EXERCISE DETAILS:
Check every line below for the word "none" and copy each one that has it.

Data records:
════

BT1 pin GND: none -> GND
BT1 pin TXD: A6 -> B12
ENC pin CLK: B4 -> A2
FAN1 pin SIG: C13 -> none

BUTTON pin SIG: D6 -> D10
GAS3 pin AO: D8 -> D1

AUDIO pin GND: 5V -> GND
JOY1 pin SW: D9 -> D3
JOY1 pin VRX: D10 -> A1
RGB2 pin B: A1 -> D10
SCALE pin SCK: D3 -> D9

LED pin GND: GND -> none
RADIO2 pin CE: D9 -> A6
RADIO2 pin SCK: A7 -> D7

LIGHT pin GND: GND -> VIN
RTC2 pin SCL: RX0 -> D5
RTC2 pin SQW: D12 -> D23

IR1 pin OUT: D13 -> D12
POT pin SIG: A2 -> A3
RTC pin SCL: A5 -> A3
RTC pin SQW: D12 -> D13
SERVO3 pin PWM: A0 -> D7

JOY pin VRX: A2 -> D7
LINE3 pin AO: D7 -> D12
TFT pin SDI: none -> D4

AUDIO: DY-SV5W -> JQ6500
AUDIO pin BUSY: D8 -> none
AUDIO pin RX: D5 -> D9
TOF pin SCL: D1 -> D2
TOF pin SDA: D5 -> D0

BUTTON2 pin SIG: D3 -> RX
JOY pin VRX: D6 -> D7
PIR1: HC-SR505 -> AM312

════

SOLUTION:
BT1 pin GND: none -> GND
FAN1 pin SIG: C13 -> none
LED pin GND: GND -> none
TFT pin SDI: none -> D4
AUDIO pin BUSY: D8 -> none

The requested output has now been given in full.